Exercise instructions:
Find the line containing "camera: 65 degrees right, 25 degrees up" in the entries below. Reproduce that line and each one after it to the end, exactly, with no other lines.

Object tracking records:
=== Section Start ===
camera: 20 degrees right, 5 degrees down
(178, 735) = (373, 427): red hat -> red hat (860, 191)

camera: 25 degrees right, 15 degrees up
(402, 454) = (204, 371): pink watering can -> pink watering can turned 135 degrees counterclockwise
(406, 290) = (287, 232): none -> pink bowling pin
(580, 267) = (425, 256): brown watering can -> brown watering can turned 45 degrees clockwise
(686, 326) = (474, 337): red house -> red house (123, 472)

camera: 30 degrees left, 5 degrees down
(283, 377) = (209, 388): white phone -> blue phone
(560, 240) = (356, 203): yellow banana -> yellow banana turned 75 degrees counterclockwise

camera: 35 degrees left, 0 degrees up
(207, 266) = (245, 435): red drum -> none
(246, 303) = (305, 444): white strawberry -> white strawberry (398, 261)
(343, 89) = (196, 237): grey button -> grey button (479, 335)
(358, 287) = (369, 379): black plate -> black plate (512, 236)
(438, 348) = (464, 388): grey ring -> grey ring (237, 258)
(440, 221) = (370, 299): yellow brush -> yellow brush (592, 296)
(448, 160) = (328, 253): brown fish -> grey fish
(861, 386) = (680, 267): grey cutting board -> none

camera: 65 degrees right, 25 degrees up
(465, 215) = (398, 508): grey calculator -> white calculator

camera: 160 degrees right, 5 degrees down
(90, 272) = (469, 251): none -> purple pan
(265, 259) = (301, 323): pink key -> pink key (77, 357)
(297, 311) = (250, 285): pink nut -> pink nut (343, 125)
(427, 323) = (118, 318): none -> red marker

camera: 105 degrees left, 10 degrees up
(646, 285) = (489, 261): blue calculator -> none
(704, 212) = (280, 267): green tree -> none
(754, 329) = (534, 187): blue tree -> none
=== Section End ===
Completed exercise:
camera: 65 degrees right, 25 degrees up
(465, 215) = (398, 508): grey calculator -> white calculator

camera: 160 degrees right, 5 degrees down
(90, 272) = (469, 251): none -> purple pan
(265, 259) = (301, 323): pink key -> pink key (77, 357)
(297, 311) = (250, 285): pink nut -> pink nut (343, 125)
(427, 323) = (118, 318): none -> red marker

camera: 105 degrees left, 10 degrees up
(646, 285) = (489, 261): blue calculator -> none
(704, 212) = (280, 267): green tree -> none
(754, 329) = (534, 187): blue tree -> none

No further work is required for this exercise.